> Exercise description
When you reach the line that contains "white car: 1 -> 3", begin copying exactly and continue through the last line below. Do not copy pictures.

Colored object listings
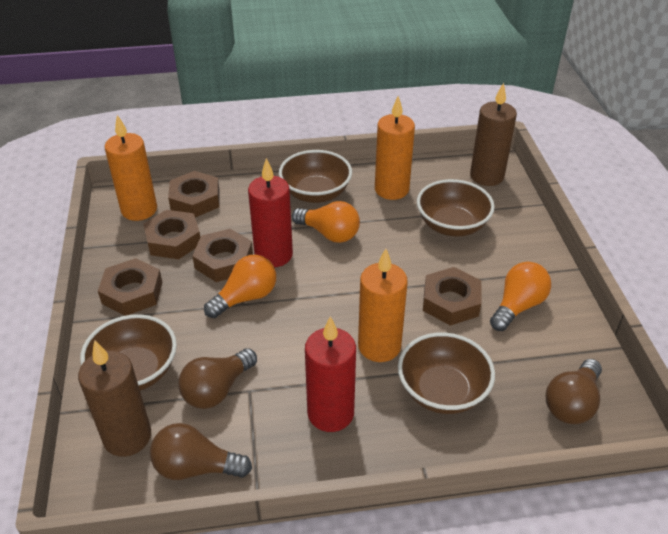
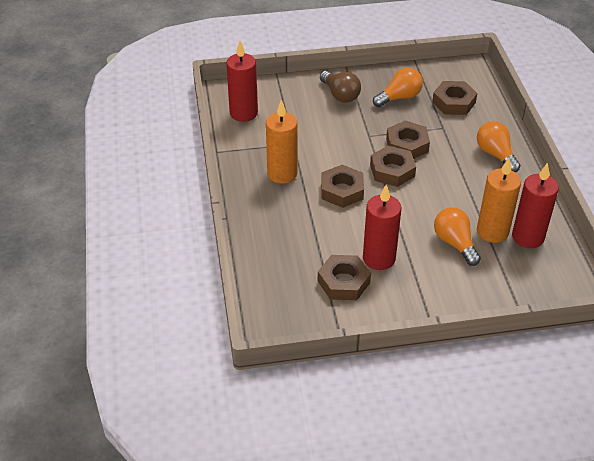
brown bowl: 4 -> 0
brown candle: 2 -> 0
brown light bulb: 3 -> 1
orange candle: 3 -> 2
red candle: 2 -> 3

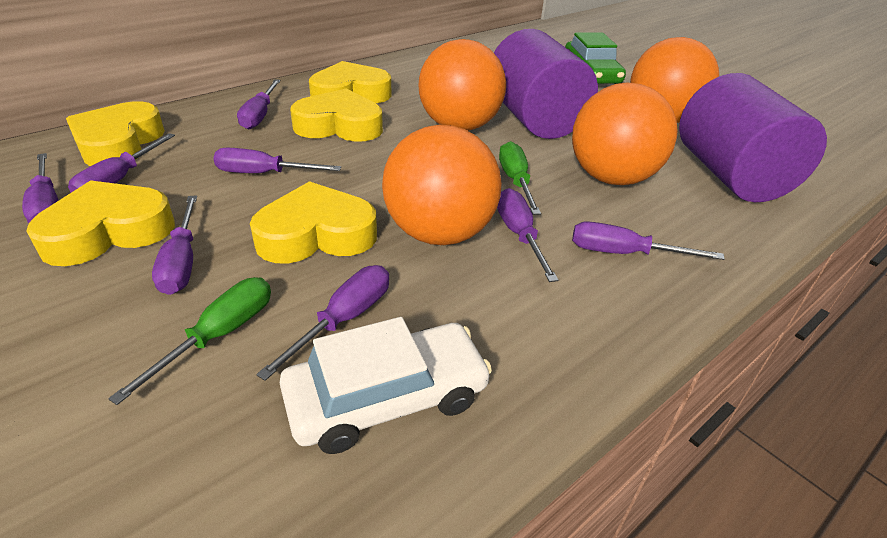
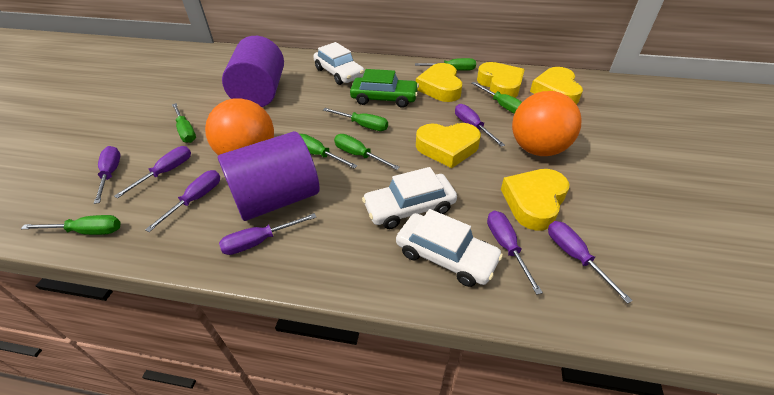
green screwdriver: 2 -> 7
orange ball: 4 -> 2
purple screwdriver: 8 -> 7
white car: 1 -> 3

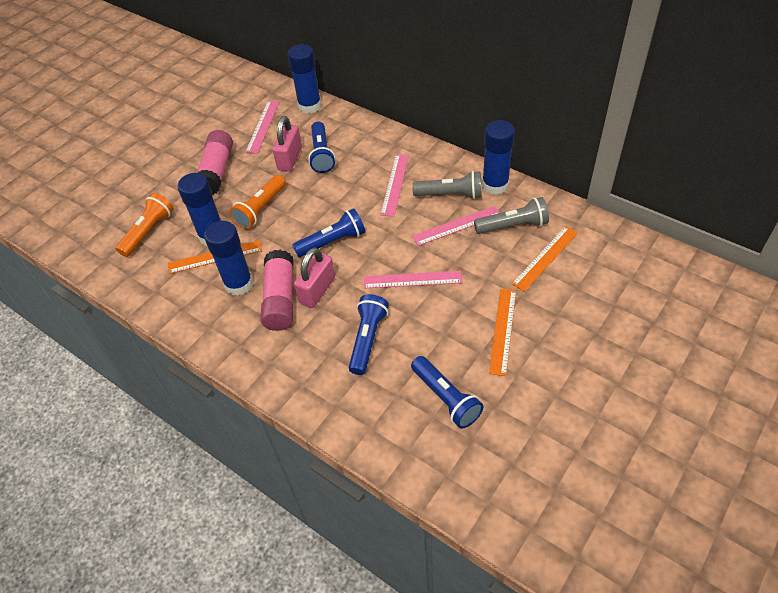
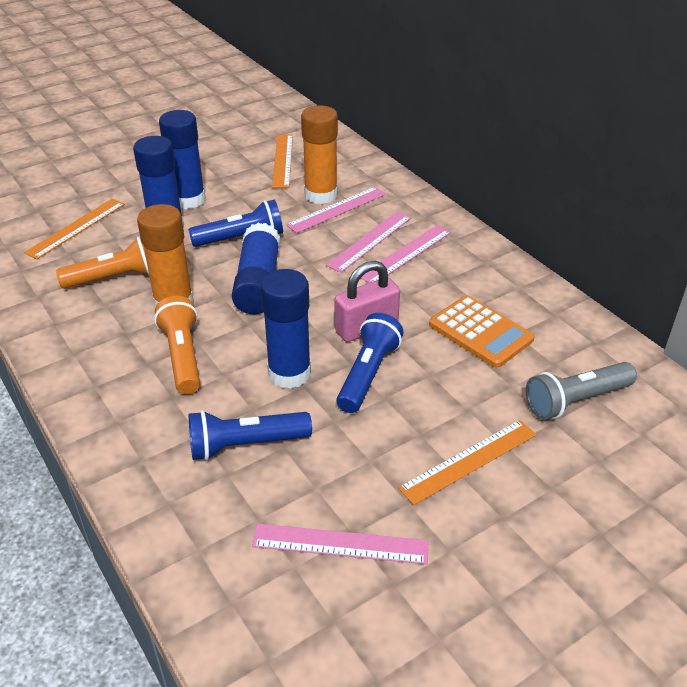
blue flashlight: 4 -> 3
grey flashlight: 2 -> 1
orange calculator: 0 -> 1
orange glue stick: 0 -> 2
pink glue stick: 2 -> 0
pink padlock: 2 -> 1

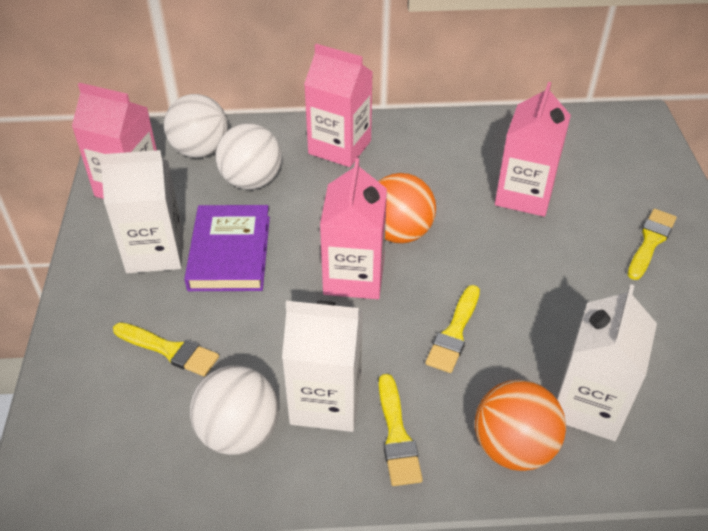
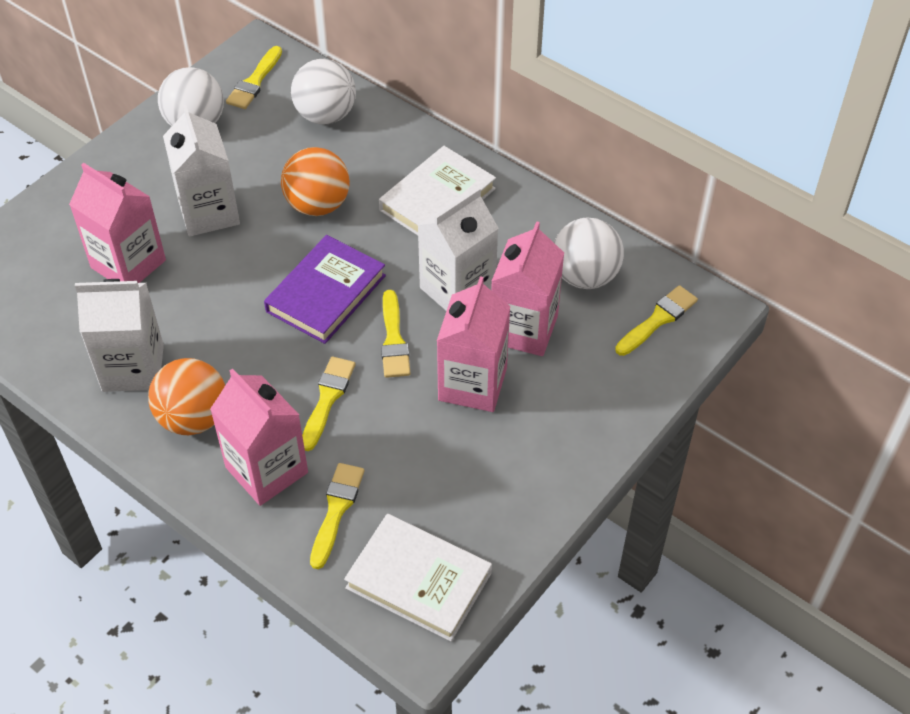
white book: 0 -> 2
yellow brush: 4 -> 5

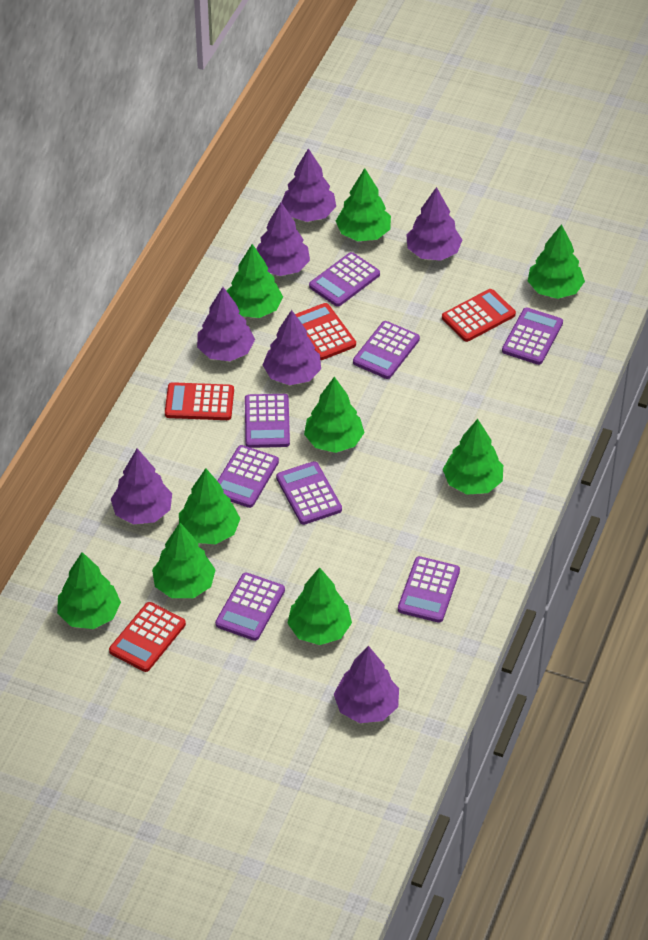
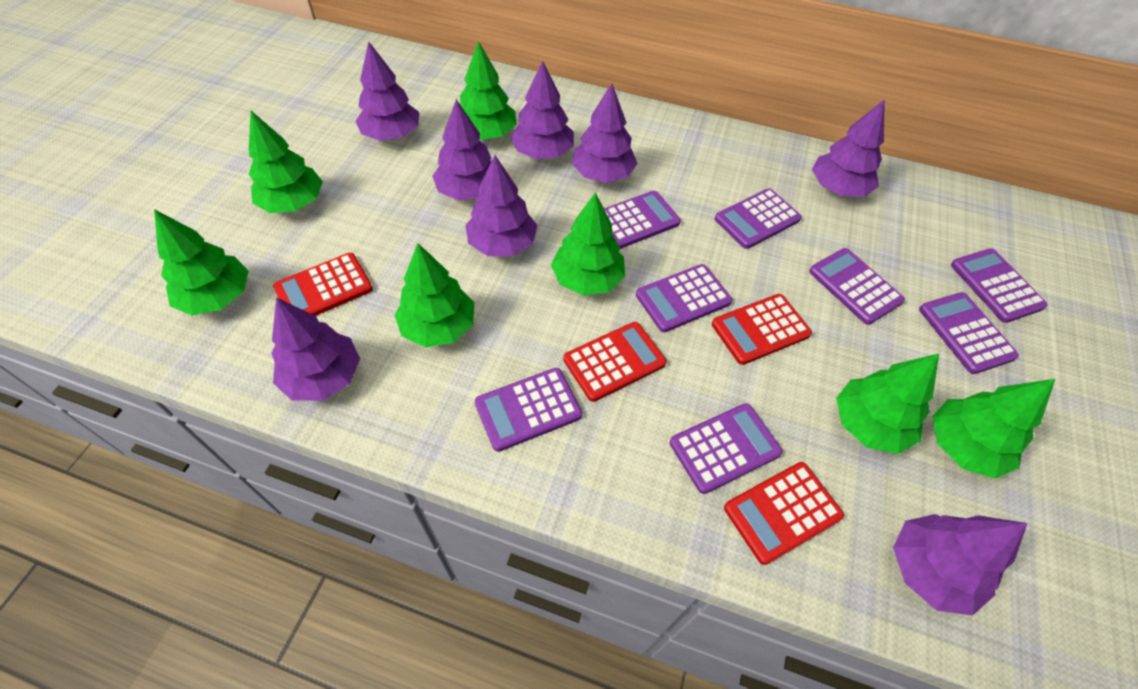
green tree: 9 -> 7
purple tree: 7 -> 8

> Response to this exercise
white car: 1 -> 3

blue flashlight: 4 -> 3
grey flashlight: 2 -> 1
orange calculator: 0 -> 1
orange glue stick: 0 -> 2
pink glue stick: 2 -> 0
pink padlock: 2 -> 1

white book: 0 -> 2
yellow brush: 4 -> 5

green tree: 9 -> 7
purple tree: 7 -> 8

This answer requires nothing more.